WORK TO COMPLETE: Locate, in the data below, the line that contains "brown pear: [235,311,298,375]" and the line that contains "red pear: [230,427,301,499]"; reproduce exactly those two lines and every line between them, nothing more.

RECORDS PROVIDED:
-----

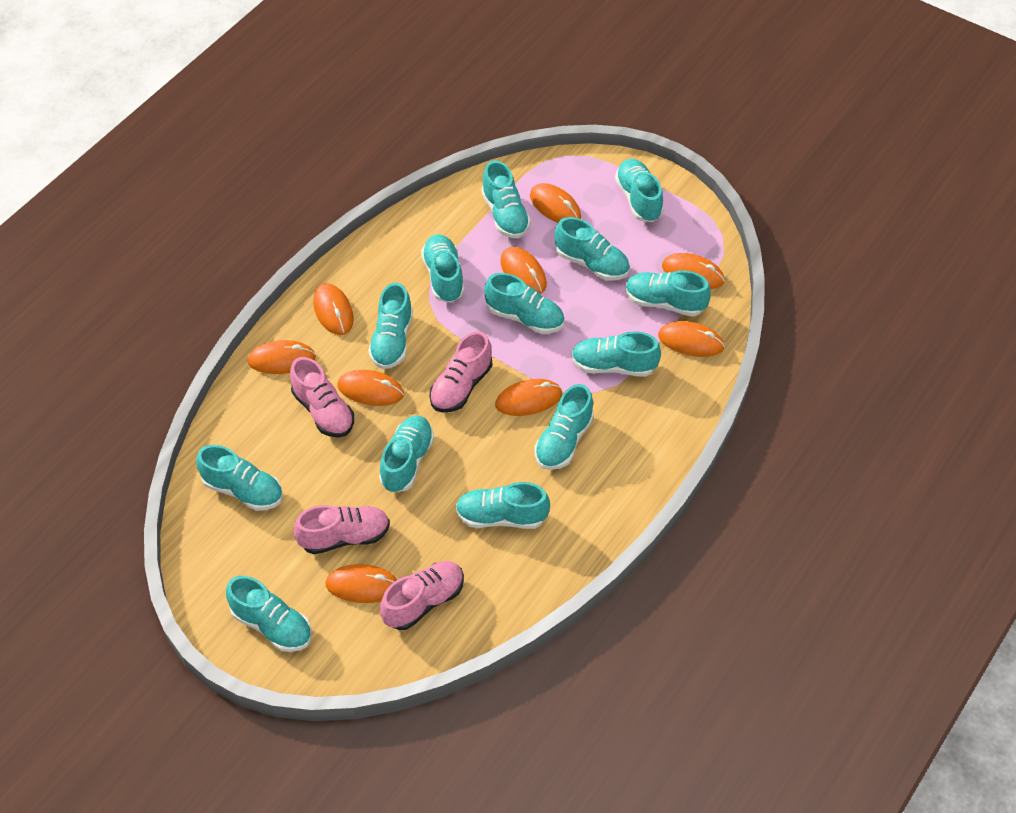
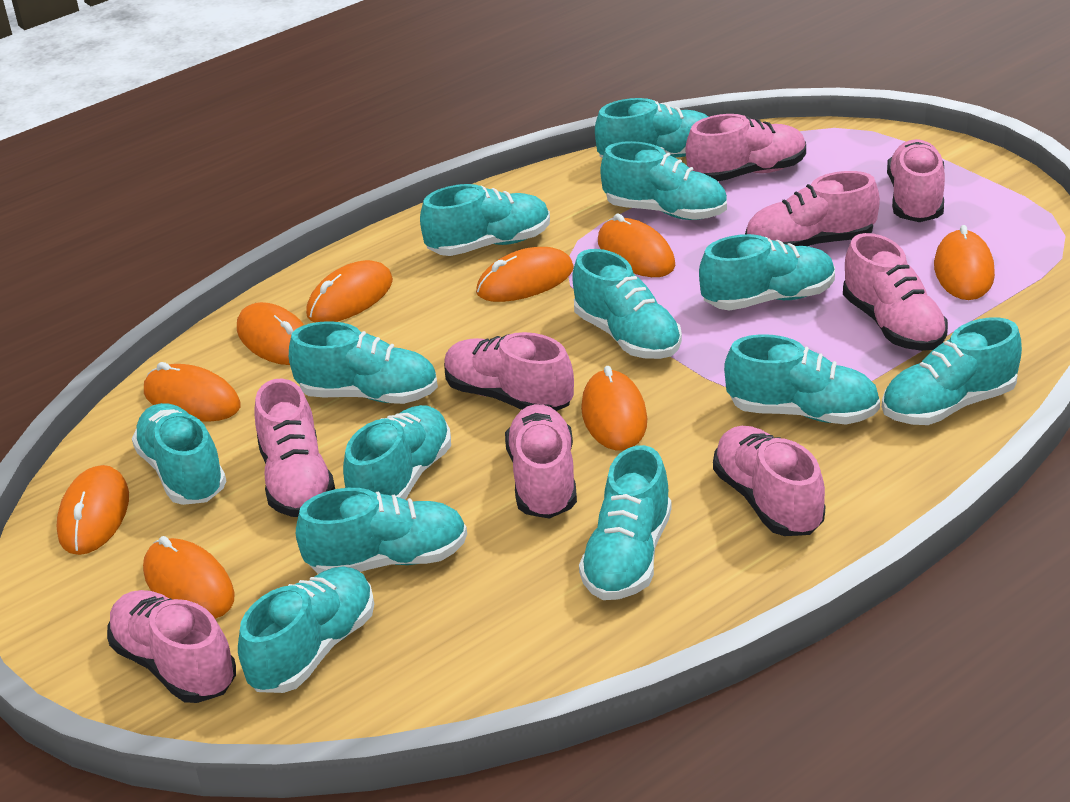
pink shoe: [290,357,354,437] [294,505,390,554] [380,561,464,630] [429,331,492,412] = 4 -> [107,590,236,703] [254,378,335,517] [444,332,574,411] [505,404,577,519] [686,114,806,181] [713,426,826,536] [745,171,880,246] [843,233,948,351] [887,139,945,222] = 9

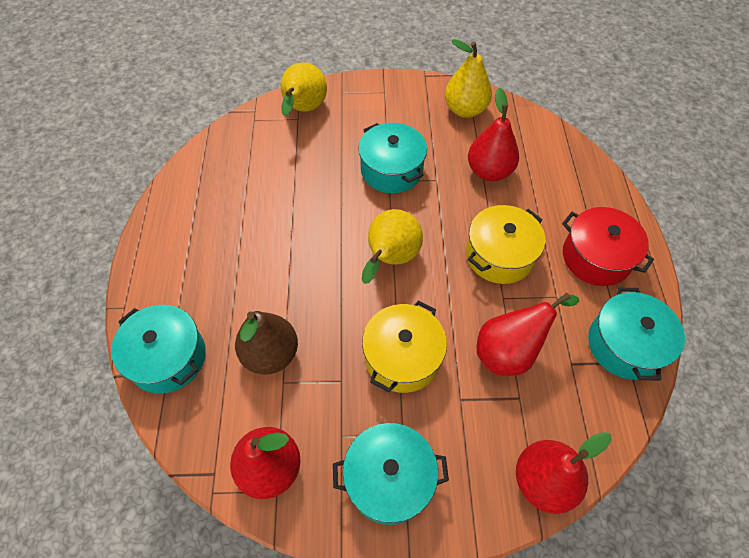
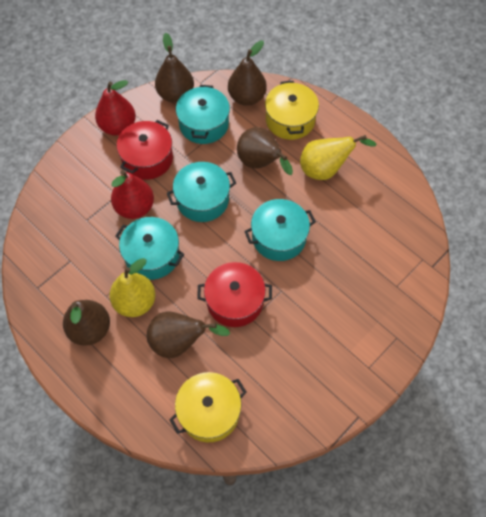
brown pear: [235,311,298,375] = 1 -> [63,300,110,346] [147,311,230,358] [155,33,194,103] [228,41,267,106] [237,127,293,175] = 5
red pear: [230,427,301,499] [468,88,519,181] [477,293,579,376] [516,432,612,514] = 4 -> [95,80,136,135] [111,170,154,219] = 2
red pot: [562,207,654,286] = 1 -> [117,120,173,180] [197,262,272,327] = 2
yellow pear: [281,63,327,116] [361,209,423,284] [445,39,492,118] = 3 -> [109,258,155,317] [300,135,377,180] = 2

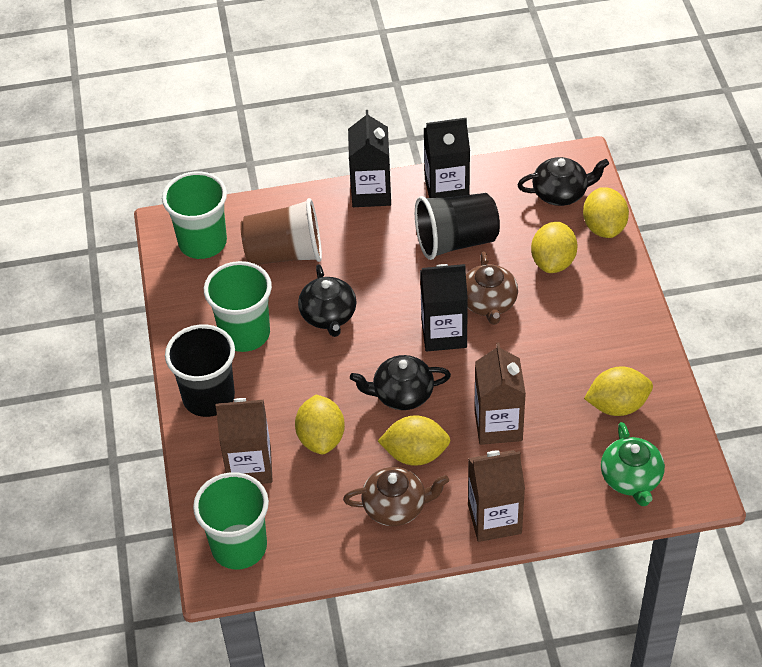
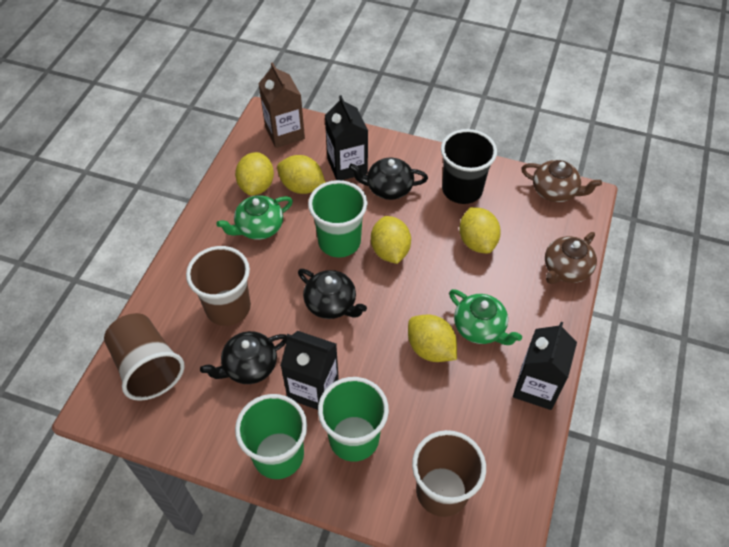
black cup: [165,324,235,417] [415,193,500,260] = 2 -> [441,129,497,204] = 1
brown carton: [216,398,273,484] [468,450,525,542] [474,343,526,445] = 3 -> [258,62,305,148] = 1
brown cup: [240,198,322,265] = 1 -> [104,313,185,401] [186,246,251,326] [412,430,486,517] = 3
green teapot: [601,422,665,506] = 1 -> [216,195,293,240] [449,289,522,345] = 2

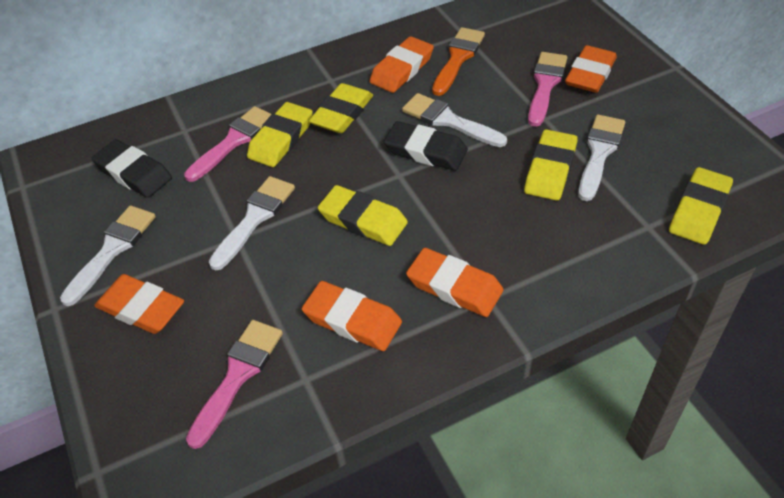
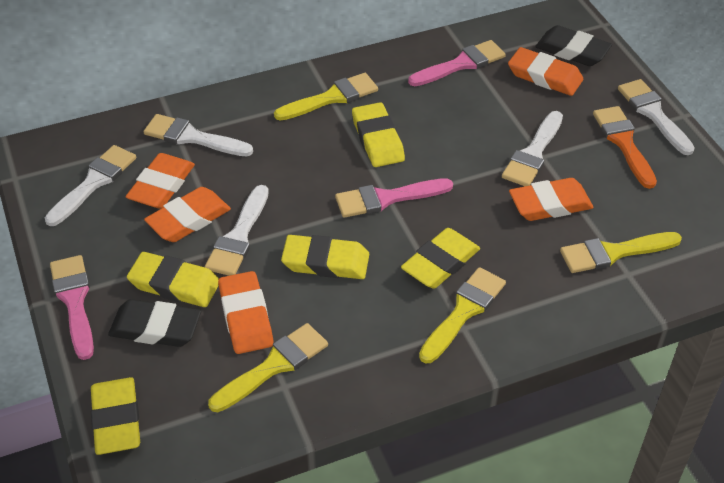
white brush: [60,206,156,306] [209,176,295,271] [402,93,507,147] [578,115,625,201] = 4 -> [45,145,136,226] [144,114,253,156] [205,185,269,276] [502,111,563,186] [618,79,694,155] = 5
yellow brush: none = 0 -> [208,323,328,412] [274,73,378,121] [419,267,506,363] [560,232,682,273] = 4

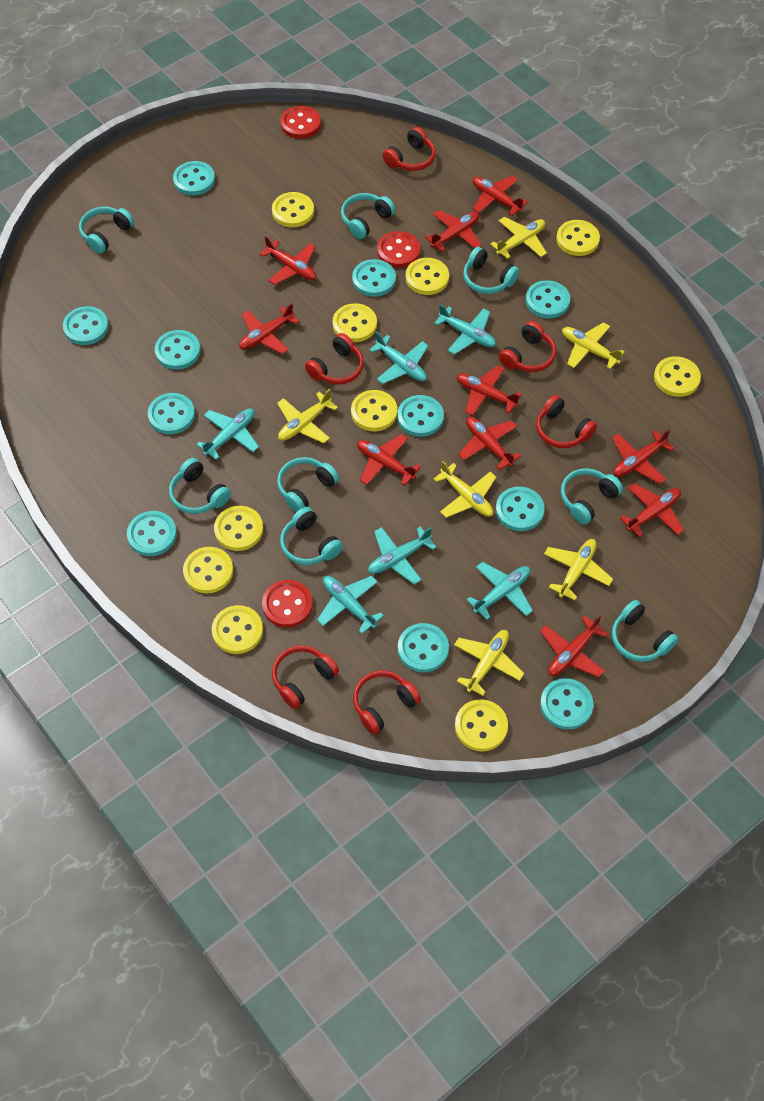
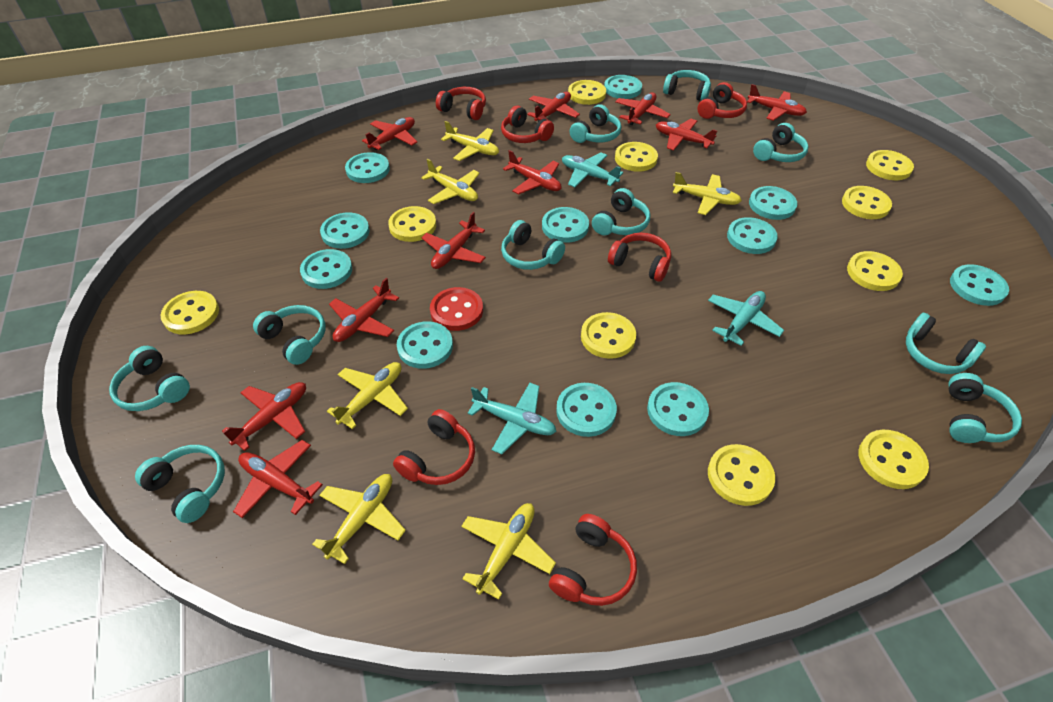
red button: [262,580,313,628] [281,106,321,139] [377,231,420,268] = 3 -> [430,287,483,331] = 1
turquoise headphones: [79,207,134,253] [169,458,231,514] [277,457,339,512] [280,507,343,565] [341,193,395,239] [463,247,520,294] [561,468,623,525] [612,600,678,662] = 8 -> [109,346,190,411] [135,445,225,523] [253,305,325,365] [501,220,565,270] [570,104,621,143] [592,188,650,235] [663,70,711,101] [753,123,809,162] [906,313,986,374] [948,373,1022,443] = 10
turquoise plane: [196,408,259,460] [317,576,384,634] [368,527,437,584] [369,332,428,384] [434,304,496,354] [467,562,533,620] = 6 -> [468,383,557,454] [562,153,623,187] [708,291,784,346] = 3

-----

RESULT:
brown pear: [235,311,298,375] = 1 -> [63,300,110,346] [147,311,230,358] [155,33,194,103] [228,41,267,106] [237,127,293,175] = 5
red pear: [230,427,301,499] [468,88,519,181] [477,293,579,376] [516,432,612,514] = 4 -> [95,80,136,135] [111,170,154,219] = 2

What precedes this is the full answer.